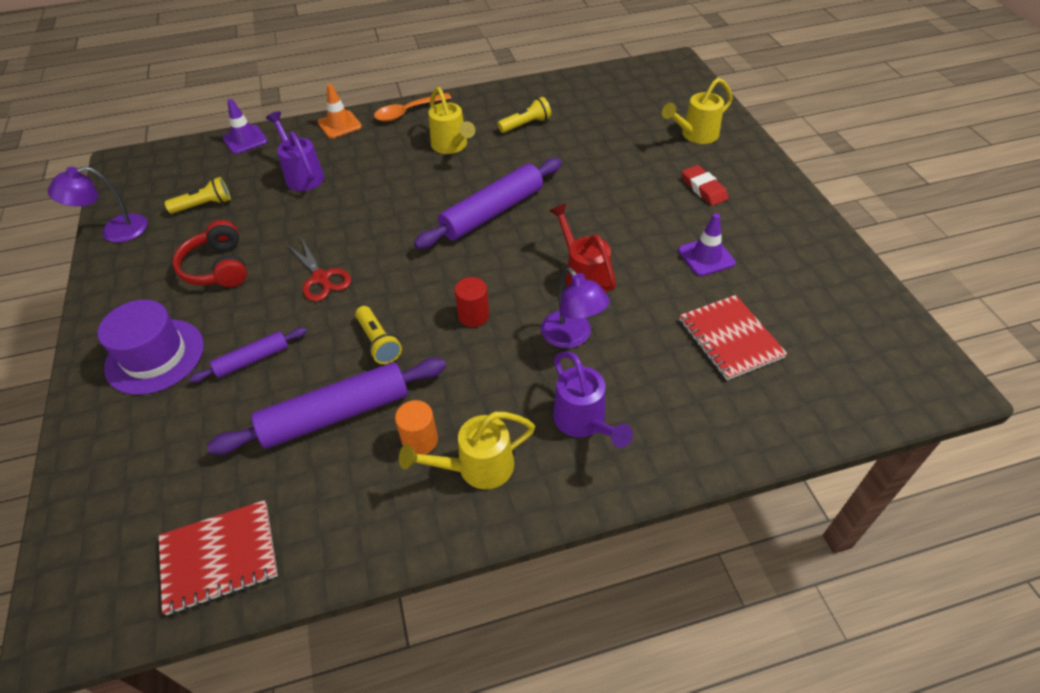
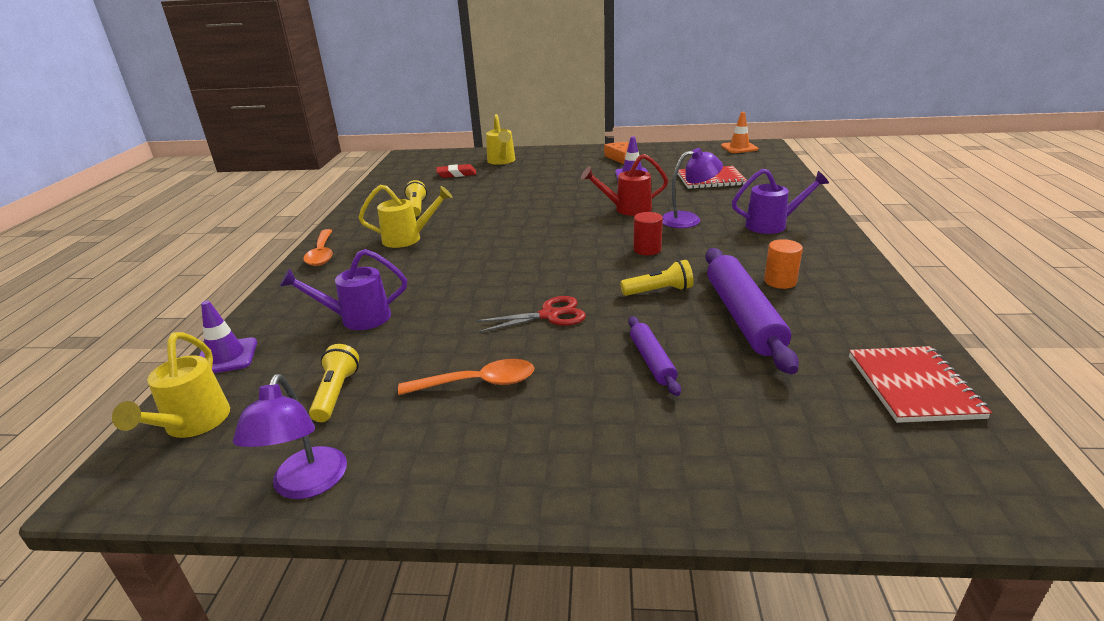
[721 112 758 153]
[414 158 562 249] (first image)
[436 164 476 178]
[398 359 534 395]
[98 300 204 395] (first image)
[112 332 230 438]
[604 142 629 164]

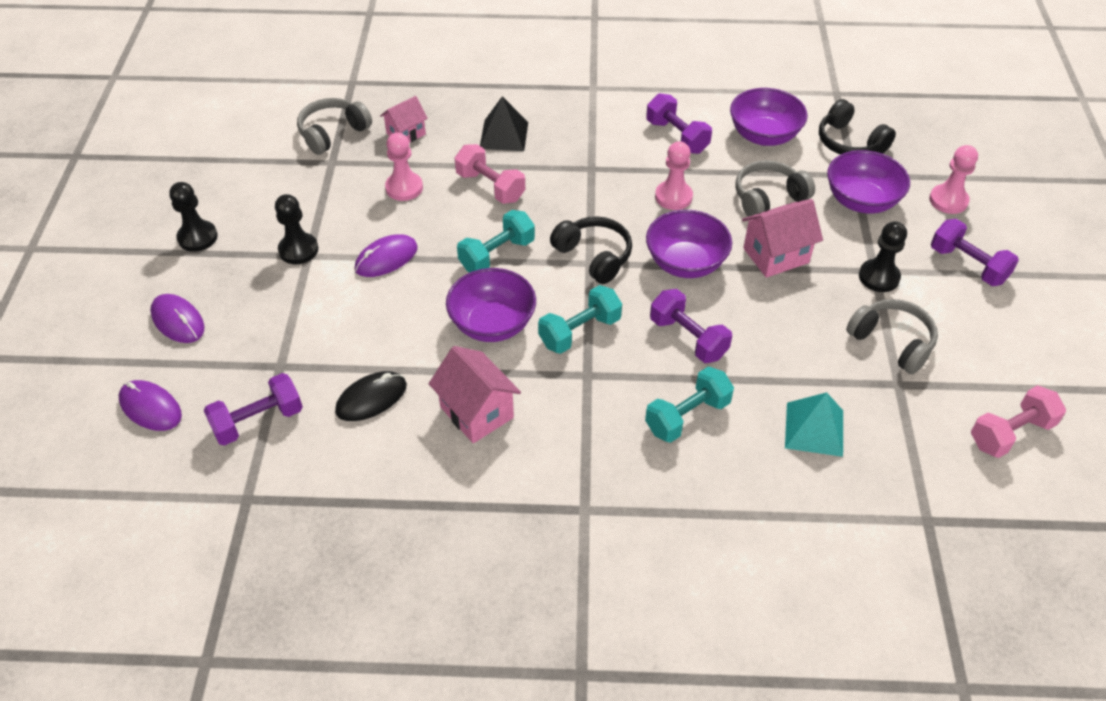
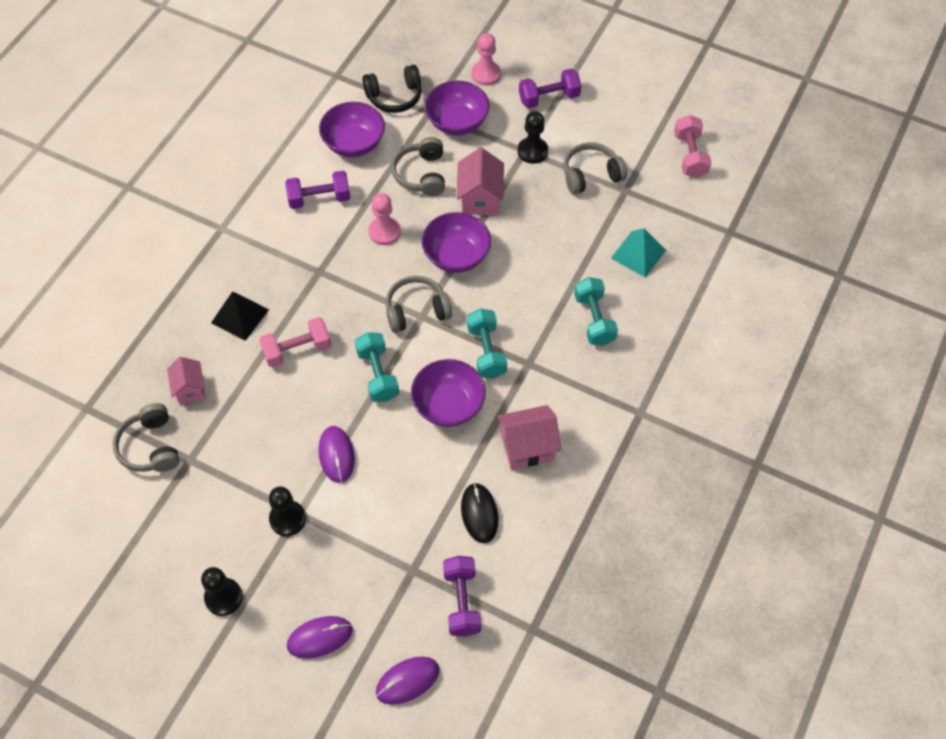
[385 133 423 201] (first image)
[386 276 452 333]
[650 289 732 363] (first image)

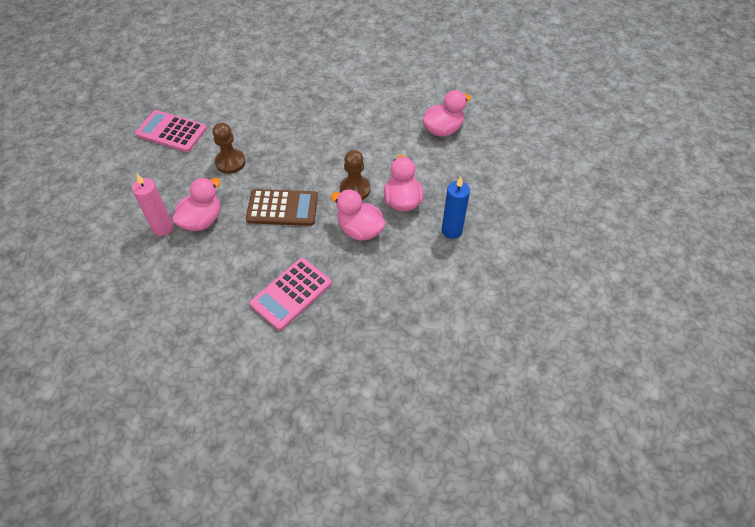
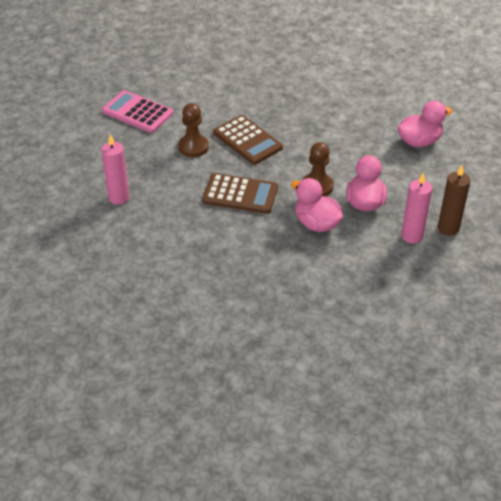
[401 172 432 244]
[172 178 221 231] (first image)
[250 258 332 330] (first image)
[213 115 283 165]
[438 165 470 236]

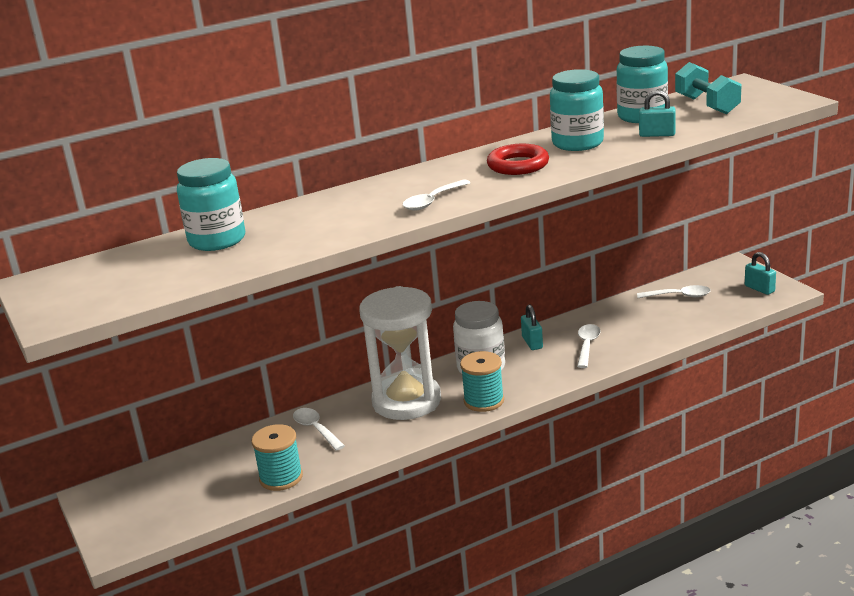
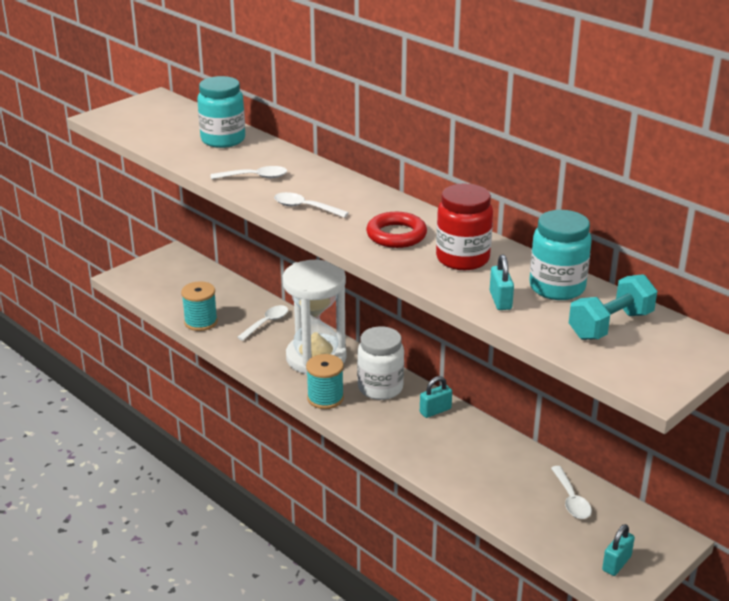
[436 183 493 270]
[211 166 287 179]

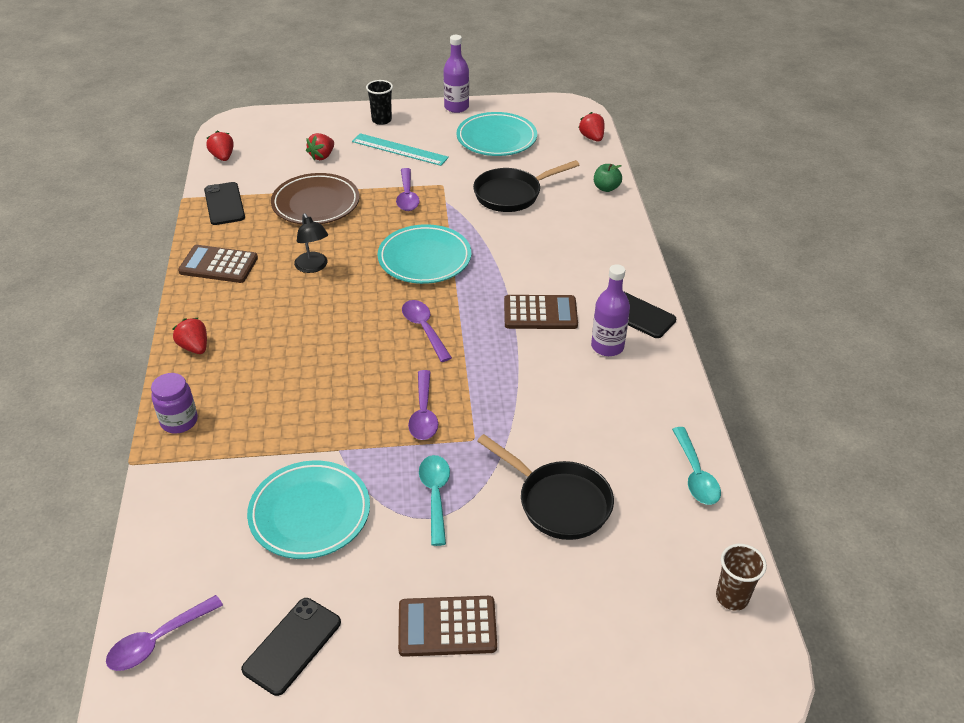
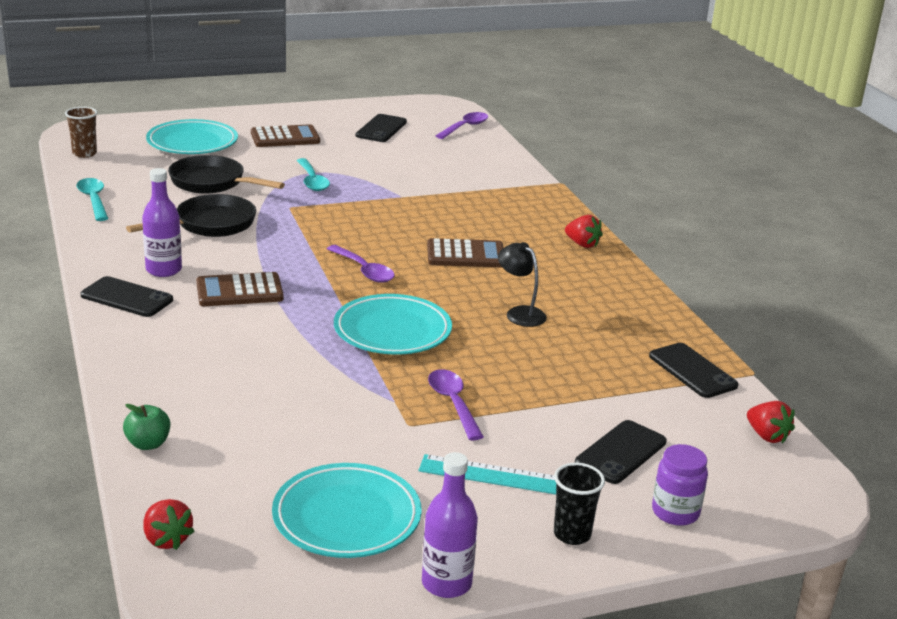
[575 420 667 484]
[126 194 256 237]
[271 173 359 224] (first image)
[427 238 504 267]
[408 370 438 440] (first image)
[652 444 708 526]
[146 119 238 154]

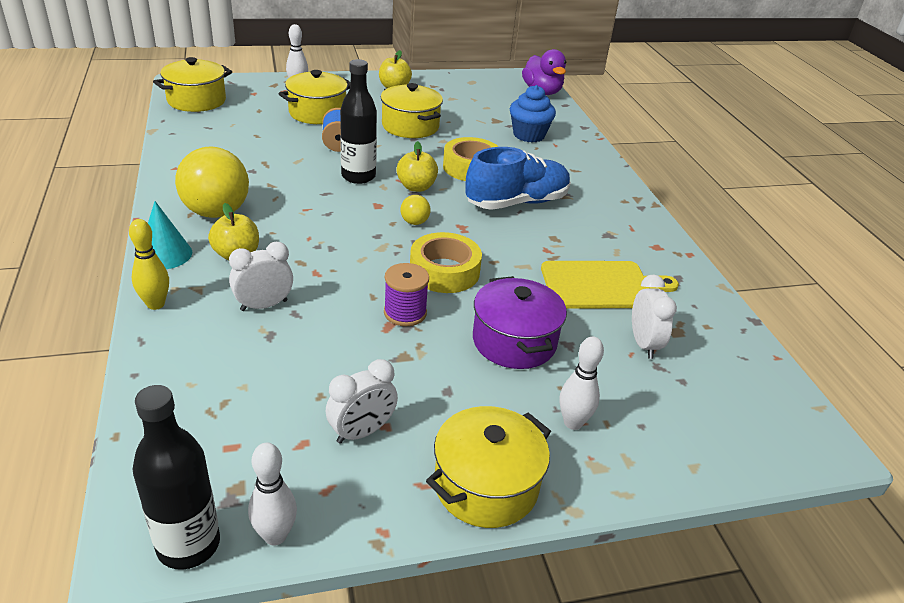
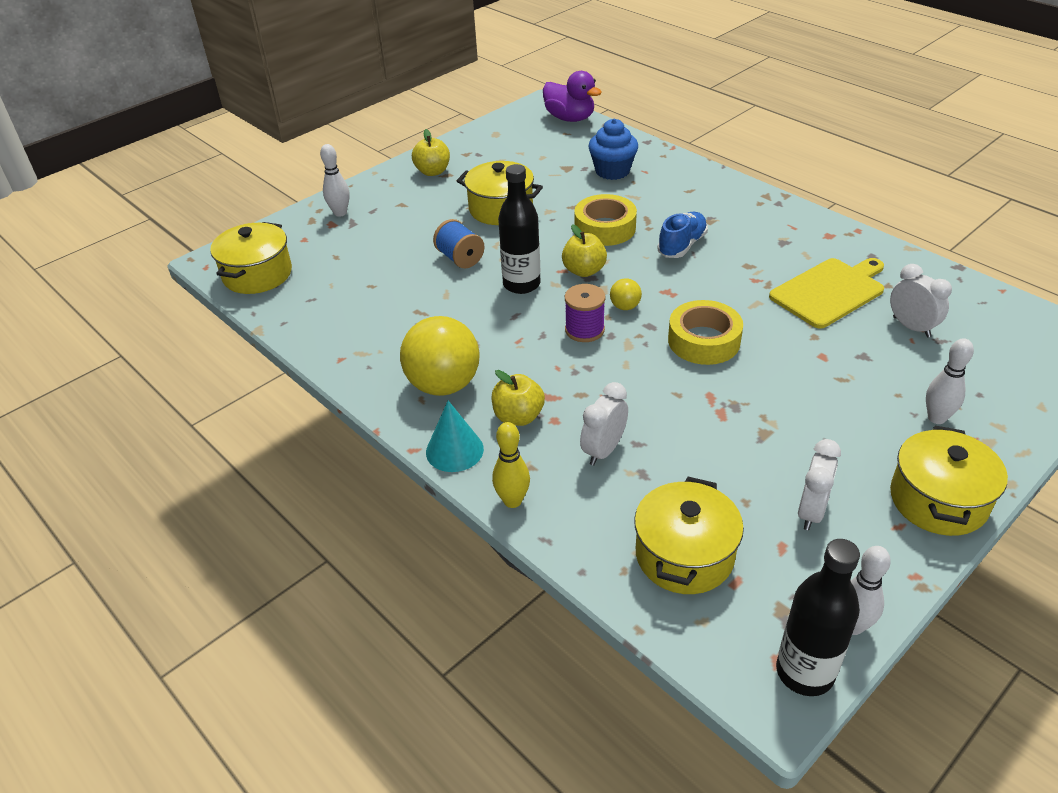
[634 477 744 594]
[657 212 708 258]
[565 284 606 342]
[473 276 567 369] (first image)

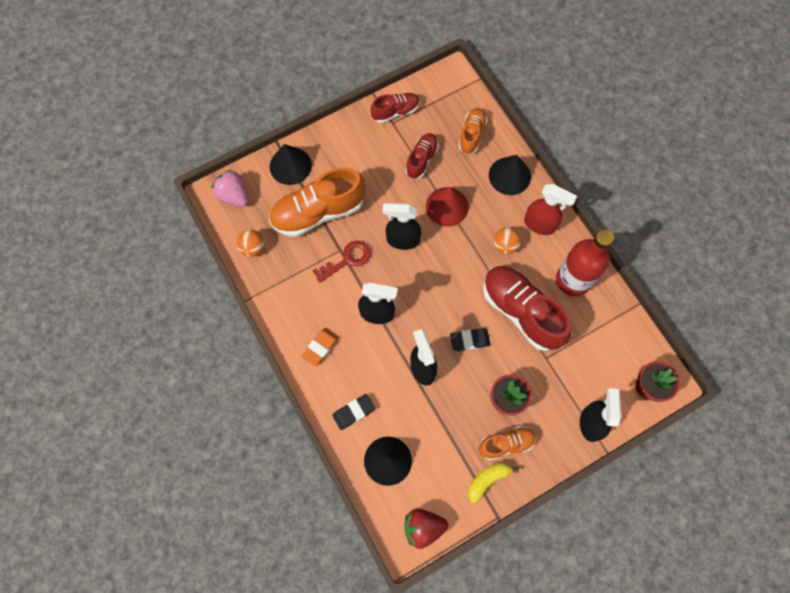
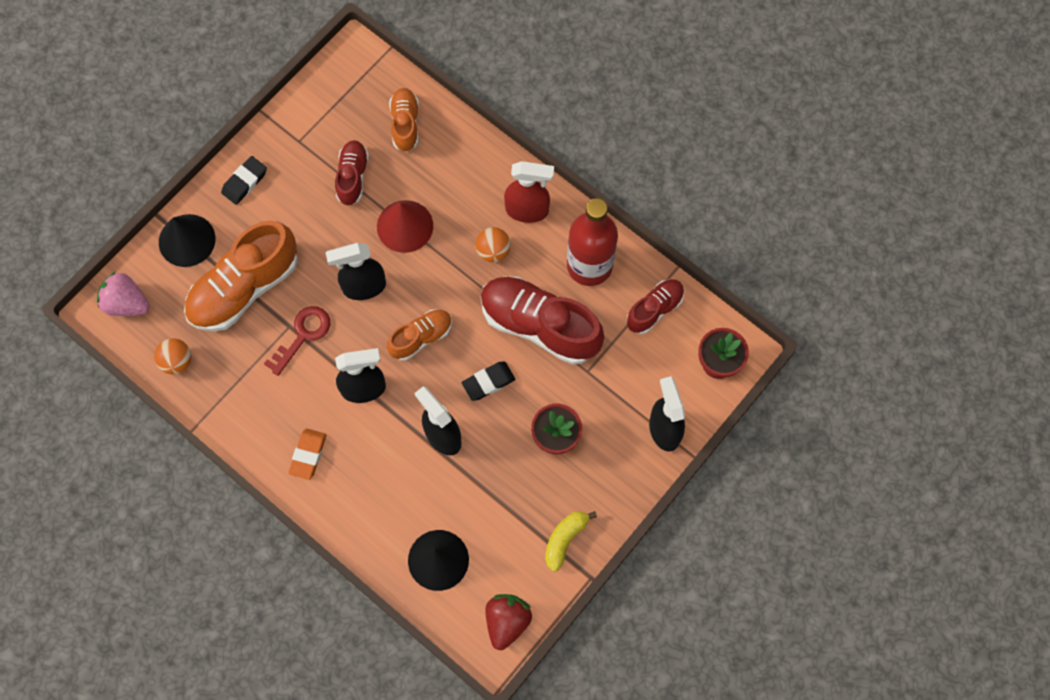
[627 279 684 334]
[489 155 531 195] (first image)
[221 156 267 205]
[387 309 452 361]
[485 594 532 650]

******************************

Repeat, line for line and exactly, the material from its first line through the line that contains "[112 332 230 438]", both ends included; no pictures belong in the copy.

● Reply:
[721 112 758 153]
[414 158 562 249] (first image)
[436 164 476 178]
[398 359 534 395]
[98 300 204 395] (first image)
[112 332 230 438]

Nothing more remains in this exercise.